Before-and-after object listings
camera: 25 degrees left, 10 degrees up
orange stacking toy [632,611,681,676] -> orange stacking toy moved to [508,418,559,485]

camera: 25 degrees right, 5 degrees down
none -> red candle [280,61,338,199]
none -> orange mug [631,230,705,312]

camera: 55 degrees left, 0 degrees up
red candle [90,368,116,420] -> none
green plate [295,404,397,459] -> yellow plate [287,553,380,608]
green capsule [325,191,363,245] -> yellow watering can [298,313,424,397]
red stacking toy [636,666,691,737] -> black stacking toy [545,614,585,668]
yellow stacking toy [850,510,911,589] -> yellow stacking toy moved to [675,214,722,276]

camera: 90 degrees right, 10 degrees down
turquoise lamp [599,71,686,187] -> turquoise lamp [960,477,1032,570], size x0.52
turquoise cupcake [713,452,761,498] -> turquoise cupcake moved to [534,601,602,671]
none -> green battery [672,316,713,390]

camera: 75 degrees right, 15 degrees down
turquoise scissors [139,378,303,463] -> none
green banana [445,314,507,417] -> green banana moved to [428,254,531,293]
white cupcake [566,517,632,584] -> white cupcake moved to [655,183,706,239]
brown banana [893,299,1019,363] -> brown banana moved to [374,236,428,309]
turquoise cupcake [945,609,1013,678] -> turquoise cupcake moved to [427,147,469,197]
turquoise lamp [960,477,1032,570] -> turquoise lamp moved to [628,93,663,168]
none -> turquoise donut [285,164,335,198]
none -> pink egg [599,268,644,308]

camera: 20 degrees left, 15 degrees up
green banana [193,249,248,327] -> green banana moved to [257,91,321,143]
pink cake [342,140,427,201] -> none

*Task details:* Beginning with the line that contains "brown banana [893,299,1019,363]", set down every line through the end of the data without change.

*Worked solution:*
brown banana [893,299,1019,363] -> brown banana moved to [374,236,428,309]
turquoise cupcake [945,609,1013,678] -> turquoise cupcake moved to [427,147,469,197]
turquoise lamp [960,477,1032,570] -> turquoise lamp moved to [628,93,663,168]
none -> turquoise donut [285,164,335,198]
none -> pink egg [599,268,644,308]

camera: 20 degrees left, 15 degrees up
green banana [193,249,248,327] -> green banana moved to [257,91,321,143]
pink cake [342,140,427,201] -> none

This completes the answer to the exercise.